Material provided -
----

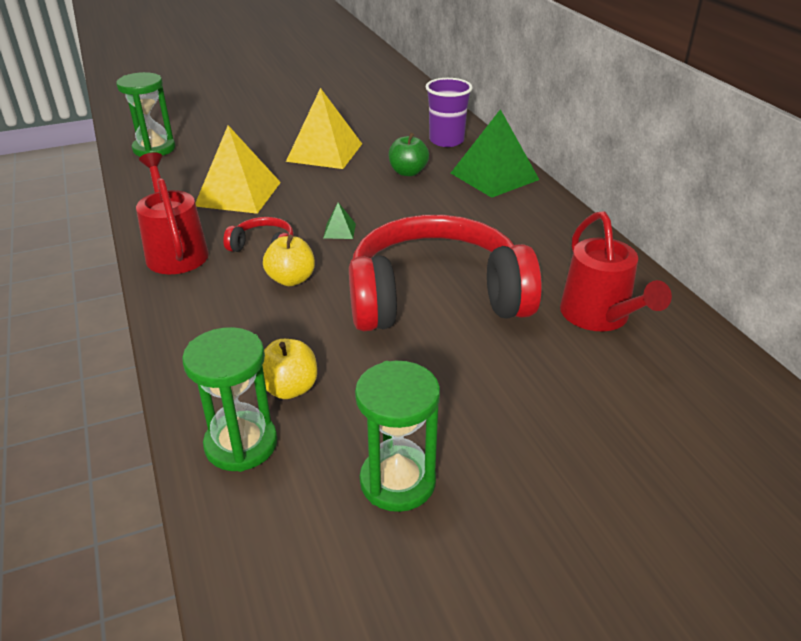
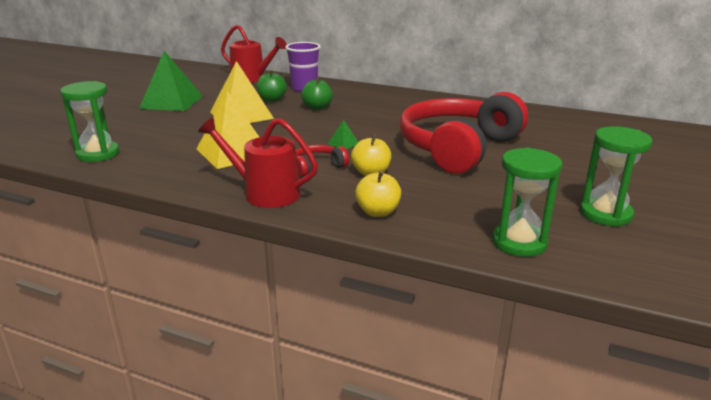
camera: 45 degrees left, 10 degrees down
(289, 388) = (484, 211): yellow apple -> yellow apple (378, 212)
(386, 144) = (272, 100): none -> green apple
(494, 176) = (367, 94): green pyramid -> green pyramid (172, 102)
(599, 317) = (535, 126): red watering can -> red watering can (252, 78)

----

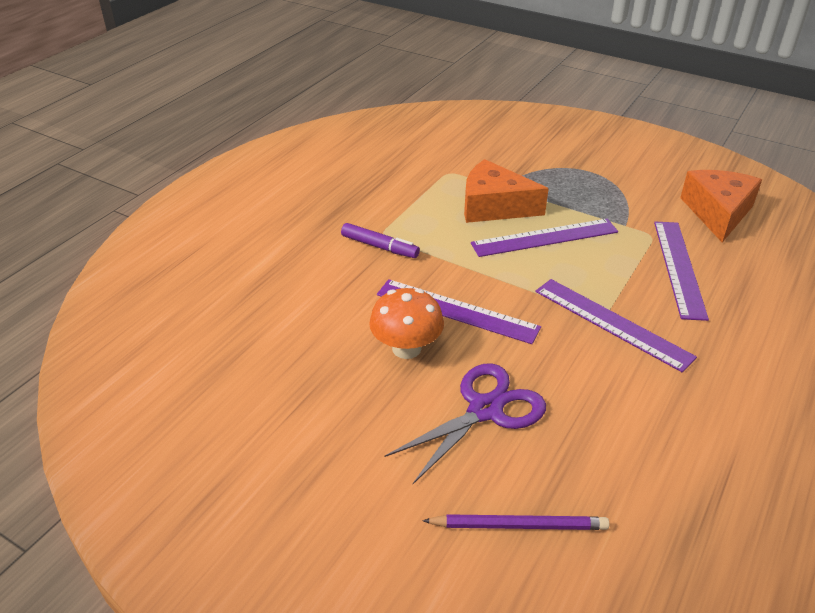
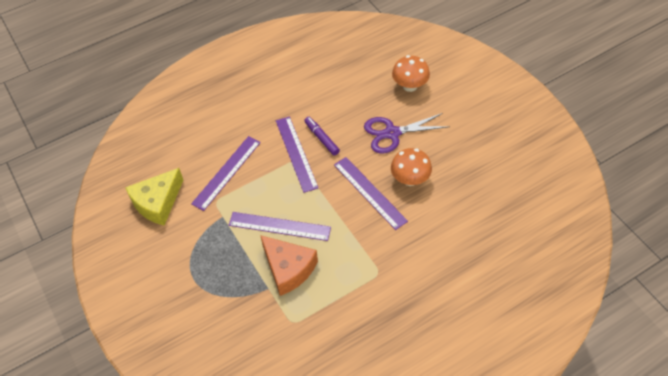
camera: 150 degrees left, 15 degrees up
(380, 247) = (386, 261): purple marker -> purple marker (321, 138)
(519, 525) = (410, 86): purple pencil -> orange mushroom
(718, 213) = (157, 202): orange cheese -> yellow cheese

----

Problem to solve - Each line in the material with "apple" in it must be reported.

Response to the exercise -
(289, 388) = (484, 211): yellow apple -> yellow apple (378, 212)
(386, 144) = (272, 100): none -> green apple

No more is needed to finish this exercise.